**JOB**
Only the lines from the one containing "Outline vessel or blood." through the last line below should be written out, exactly and with both ends kept.

Entries taken from a collection
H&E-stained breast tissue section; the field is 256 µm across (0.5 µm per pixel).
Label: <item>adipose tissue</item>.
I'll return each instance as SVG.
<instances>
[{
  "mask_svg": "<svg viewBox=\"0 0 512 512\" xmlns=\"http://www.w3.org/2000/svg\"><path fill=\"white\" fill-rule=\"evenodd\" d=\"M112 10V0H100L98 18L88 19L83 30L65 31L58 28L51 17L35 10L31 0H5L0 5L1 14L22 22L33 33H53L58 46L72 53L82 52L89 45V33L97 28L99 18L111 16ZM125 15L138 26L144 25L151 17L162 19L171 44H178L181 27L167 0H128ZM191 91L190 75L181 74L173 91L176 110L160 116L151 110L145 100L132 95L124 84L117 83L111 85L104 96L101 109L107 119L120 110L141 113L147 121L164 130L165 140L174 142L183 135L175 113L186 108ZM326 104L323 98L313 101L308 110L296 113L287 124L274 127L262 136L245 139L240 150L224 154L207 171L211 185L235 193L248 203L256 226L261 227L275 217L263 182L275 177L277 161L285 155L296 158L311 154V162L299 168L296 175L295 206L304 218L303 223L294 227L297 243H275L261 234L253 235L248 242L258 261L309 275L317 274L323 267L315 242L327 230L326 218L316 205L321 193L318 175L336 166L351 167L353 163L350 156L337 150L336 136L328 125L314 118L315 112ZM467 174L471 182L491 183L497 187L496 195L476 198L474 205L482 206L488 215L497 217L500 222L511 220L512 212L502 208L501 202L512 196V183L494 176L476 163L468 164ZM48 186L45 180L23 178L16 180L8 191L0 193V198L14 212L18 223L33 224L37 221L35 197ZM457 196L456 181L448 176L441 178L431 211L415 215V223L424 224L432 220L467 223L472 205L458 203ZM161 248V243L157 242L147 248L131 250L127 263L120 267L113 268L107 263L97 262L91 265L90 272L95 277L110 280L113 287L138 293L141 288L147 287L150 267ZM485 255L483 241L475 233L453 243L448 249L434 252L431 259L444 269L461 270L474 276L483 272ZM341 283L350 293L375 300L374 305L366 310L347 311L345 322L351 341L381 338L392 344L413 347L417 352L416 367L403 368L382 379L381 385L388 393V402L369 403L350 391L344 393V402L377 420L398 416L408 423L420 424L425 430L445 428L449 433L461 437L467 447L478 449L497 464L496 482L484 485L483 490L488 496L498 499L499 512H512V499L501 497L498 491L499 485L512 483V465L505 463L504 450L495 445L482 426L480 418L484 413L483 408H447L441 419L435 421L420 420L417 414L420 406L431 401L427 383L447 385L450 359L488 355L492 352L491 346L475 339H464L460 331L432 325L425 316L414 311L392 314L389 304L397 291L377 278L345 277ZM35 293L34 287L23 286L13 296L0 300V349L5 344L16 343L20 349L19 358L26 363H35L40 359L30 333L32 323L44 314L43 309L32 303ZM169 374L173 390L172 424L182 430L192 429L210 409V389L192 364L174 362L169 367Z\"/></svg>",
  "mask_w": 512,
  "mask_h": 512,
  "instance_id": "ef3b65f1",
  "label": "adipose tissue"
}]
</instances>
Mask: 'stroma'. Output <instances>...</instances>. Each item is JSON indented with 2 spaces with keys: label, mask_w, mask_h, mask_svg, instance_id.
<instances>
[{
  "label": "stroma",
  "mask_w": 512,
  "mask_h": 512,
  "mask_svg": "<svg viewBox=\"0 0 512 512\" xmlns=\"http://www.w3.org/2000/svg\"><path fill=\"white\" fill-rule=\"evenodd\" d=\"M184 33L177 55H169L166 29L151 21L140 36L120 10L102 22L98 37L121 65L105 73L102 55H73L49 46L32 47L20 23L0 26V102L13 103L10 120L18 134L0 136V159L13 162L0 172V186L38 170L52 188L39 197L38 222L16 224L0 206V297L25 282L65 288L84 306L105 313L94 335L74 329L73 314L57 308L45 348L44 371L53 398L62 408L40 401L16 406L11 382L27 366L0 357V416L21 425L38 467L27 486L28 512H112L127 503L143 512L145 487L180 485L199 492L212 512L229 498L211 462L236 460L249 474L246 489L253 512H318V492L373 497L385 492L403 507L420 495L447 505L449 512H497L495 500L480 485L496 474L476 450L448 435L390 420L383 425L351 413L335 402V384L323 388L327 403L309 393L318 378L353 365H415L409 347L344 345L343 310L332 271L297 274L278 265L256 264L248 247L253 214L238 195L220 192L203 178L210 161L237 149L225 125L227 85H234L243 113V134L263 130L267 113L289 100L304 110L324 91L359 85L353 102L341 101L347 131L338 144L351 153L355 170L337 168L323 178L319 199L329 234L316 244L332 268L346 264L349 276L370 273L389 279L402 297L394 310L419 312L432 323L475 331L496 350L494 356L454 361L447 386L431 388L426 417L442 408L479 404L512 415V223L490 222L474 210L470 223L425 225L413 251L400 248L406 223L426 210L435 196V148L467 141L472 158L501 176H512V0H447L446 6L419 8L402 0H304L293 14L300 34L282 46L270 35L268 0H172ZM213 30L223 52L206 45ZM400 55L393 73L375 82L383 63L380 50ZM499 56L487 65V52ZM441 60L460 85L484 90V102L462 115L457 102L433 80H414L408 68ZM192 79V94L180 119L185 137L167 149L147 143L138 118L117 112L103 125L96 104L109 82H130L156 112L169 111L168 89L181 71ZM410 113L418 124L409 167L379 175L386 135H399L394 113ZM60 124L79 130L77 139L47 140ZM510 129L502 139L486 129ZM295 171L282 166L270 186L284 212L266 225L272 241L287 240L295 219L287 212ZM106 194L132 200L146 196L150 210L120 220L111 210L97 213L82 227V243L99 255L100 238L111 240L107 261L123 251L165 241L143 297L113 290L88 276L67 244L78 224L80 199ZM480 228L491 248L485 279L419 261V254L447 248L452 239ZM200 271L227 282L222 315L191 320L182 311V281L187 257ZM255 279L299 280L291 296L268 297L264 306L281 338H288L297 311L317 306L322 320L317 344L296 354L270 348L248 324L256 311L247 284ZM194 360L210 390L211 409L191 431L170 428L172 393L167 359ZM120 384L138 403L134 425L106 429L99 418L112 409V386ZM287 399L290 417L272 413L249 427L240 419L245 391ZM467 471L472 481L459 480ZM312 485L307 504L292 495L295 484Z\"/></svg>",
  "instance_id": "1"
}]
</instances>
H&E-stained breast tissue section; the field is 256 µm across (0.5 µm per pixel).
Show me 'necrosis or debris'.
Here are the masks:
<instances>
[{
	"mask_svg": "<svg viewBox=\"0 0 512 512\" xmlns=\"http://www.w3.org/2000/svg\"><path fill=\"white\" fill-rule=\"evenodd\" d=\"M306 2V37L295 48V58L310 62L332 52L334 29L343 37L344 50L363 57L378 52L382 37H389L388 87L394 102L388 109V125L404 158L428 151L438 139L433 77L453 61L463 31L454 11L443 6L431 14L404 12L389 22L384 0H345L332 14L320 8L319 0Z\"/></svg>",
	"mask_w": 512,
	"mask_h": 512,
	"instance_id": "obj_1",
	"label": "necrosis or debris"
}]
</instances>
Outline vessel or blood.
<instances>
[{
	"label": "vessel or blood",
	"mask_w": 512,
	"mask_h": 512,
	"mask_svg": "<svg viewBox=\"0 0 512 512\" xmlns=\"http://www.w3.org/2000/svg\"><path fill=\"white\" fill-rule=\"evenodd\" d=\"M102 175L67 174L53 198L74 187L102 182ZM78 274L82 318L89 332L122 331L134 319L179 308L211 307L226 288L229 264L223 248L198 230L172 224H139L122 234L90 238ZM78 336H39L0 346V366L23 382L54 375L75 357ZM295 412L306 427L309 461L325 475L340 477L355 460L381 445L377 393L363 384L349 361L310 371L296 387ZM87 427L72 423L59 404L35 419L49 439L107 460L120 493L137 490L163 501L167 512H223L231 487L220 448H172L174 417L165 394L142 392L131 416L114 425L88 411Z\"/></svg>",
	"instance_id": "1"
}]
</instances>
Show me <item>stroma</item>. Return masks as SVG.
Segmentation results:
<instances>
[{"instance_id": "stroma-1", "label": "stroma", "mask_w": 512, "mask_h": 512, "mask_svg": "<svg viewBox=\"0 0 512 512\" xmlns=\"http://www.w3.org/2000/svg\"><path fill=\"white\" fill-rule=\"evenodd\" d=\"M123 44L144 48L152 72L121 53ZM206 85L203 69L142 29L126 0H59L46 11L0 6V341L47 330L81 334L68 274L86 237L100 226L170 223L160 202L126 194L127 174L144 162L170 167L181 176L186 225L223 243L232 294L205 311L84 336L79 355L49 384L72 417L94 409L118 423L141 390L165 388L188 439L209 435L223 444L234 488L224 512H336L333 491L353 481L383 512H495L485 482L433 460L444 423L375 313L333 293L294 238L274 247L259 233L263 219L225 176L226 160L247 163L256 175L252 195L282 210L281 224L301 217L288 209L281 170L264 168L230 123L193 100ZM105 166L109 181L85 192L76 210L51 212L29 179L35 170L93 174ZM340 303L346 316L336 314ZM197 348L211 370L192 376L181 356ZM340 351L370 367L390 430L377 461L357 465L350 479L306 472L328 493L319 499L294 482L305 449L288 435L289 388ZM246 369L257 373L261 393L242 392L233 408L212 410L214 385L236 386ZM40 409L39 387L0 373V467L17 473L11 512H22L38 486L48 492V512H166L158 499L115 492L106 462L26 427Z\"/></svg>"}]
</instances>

**RESULT FOR THIS TASK**
Outline vessel or blood.
<instances>
[{
	"label": "vessel or blood",
	"mask_w": 512,
	"mask_h": 512,
	"mask_svg": "<svg viewBox=\"0 0 512 512\" xmlns=\"http://www.w3.org/2000/svg\"><path fill=\"white\" fill-rule=\"evenodd\" d=\"M102 175L67 174L53 198L74 187L102 182ZM78 274L82 318L89 332L122 331L134 319L179 308L211 307L226 288L229 264L223 248L198 230L172 224H139L122 234L90 238ZM78 336H39L0 346V366L23 382L54 375L75 357ZM295 412L306 427L309 461L325 475L340 477L355 460L381 445L377 393L363 384L349 361L310 371L296 387ZM87 427L72 423L59 404L35 419L49 439L107 460L120 493L137 490L163 501L167 512H223L231 487L220 448H172L174 417L165 394L142 392L131 416L114 425L88 411Z\"/></svg>",
	"instance_id": "1"
}]
</instances>
Show me <item>stroma</item>. Return masks as SVG.
Segmentation results:
<instances>
[{"instance_id": "stroma-1", "label": "stroma", "mask_w": 512, "mask_h": 512, "mask_svg": "<svg viewBox=\"0 0 512 512\" xmlns=\"http://www.w3.org/2000/svg\"><path fill=\"white\" fill-rule=\"evenodd\" d=\"M123 44L144 48L152 72L121 53ZM206 85L203 69L142 29L126 0H59L46 11L0 6V341L47 330L81 334L68 274L86 237L100 226L170 223L160 202L126 194L127 174L144 162L170 167L181 176L186 225L223 243L232 294L205 311L84 336L79 355L49 384L72 417L94 409L118 423L141 390L165 388L188 439L209 435L223 444L234 488L224 512H336L333 491L353 481L383 512H495L485 482L433 460L444 423L375 313L333 293L294 238L274 247L259 233L263 219L225 176L226 160L247 163L256 175L252 195L282 210L281 224L301 217L288 209L281 170L264 168L230 123L193 100ZM105 166L109 181L85 192L76 210L51 212L29 179L35 170L93 174ZM340 303L346 316L336 314ZM197 348L211 370L192 376L181 356ZM340 351L370 367L390 430L377 461L357 465L350 479L306 472L328 493L319 499L294 482L305 449L288 435L289 388ZM246 369L257 373L261 393L242 392L233 408L212 410L214 385L236 386ZM40 409L39 387L0 373V467L17 473L11 512H22L38 486L48 492V512H166L158 499L115 492L106 462L26 427Z\"/></svg>"}]
</instances>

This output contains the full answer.